◆ The input
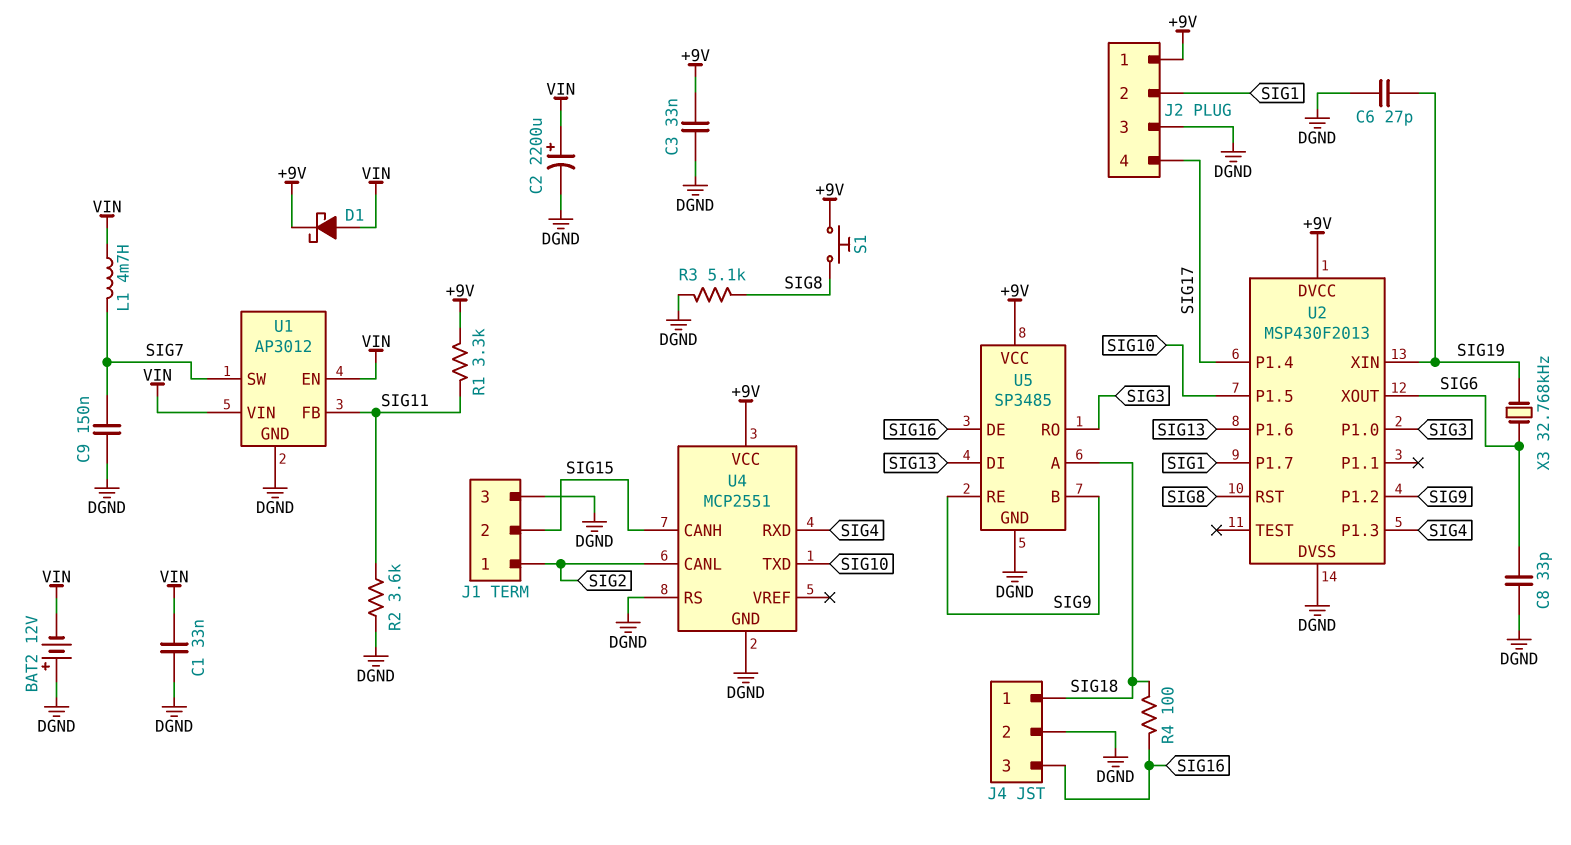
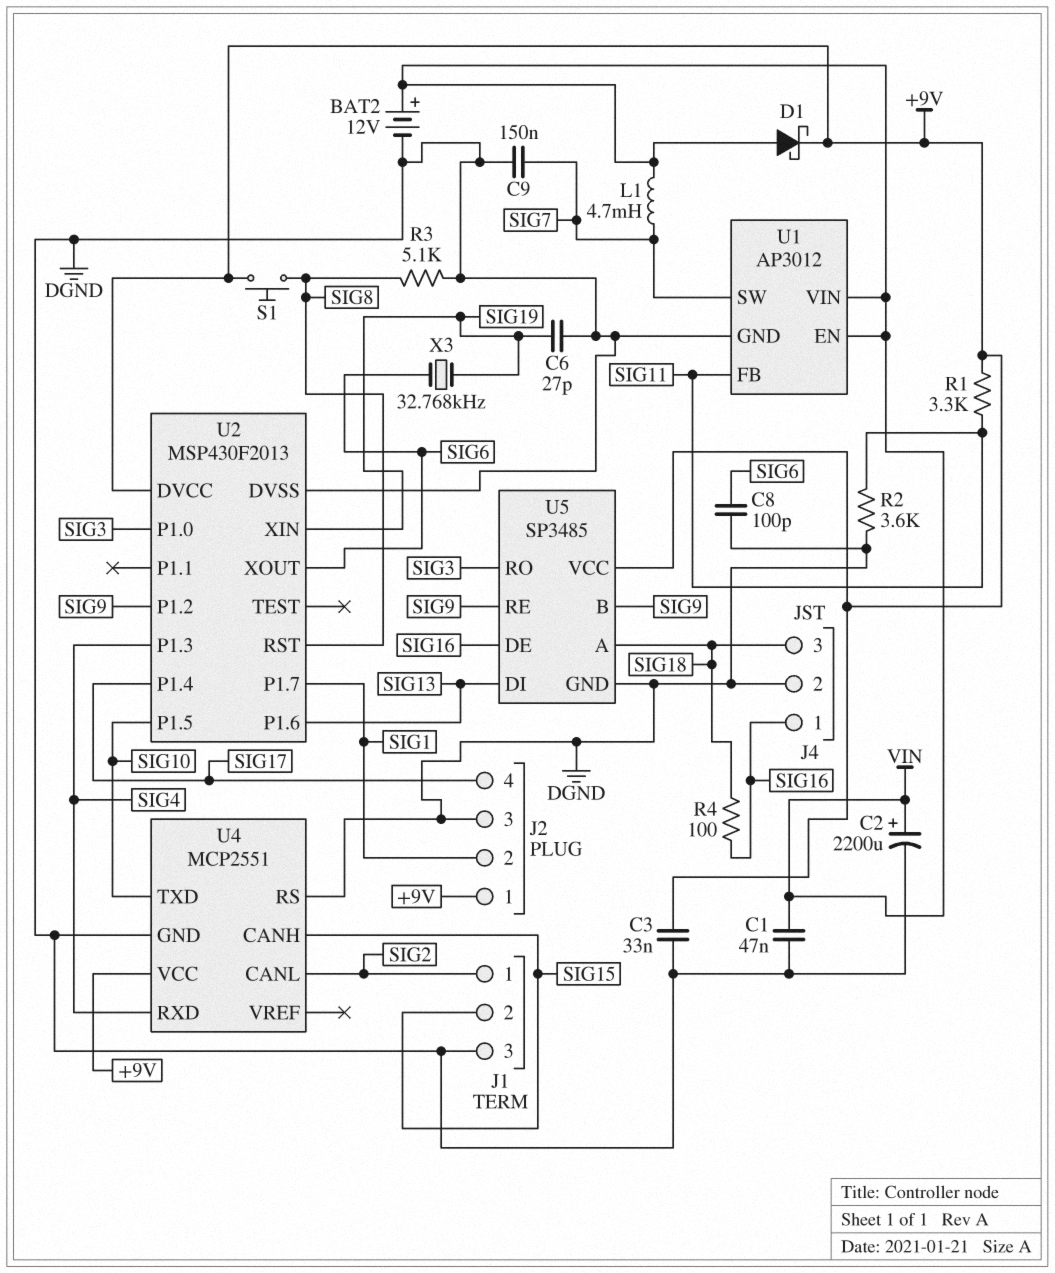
BAT2: 12V (plus DGND, minus VIN) -> 12V (plus VIN, minus DGND)
C1: 33nF (DGND, VIN) -> 47nF (DGND, VIN)
C8: 33pF (DGND, SIG6) -> 100pF (DGND, SIG6)
J4 pin 1: SIG18 -> SIG16
J4 pin 3: SIG16 -> SIG18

◆ Exercise description
Your task is to reproduce every record exactly while omitting the pictures.

◆ Exercise output
BAT2: 12V (plus DGND, minus VIN) -> 12V (plus VIN, minus DGND)
C1: 33nF (DGND, VIN) -> 47nF (DGND, VIN)
C8: 33pF (DGND, SIG6) -> 100pF (DGND, SIG6)
J4 pin 1: SIG18 -> SIG16
J4 pin 3: SIG16 -> SIG18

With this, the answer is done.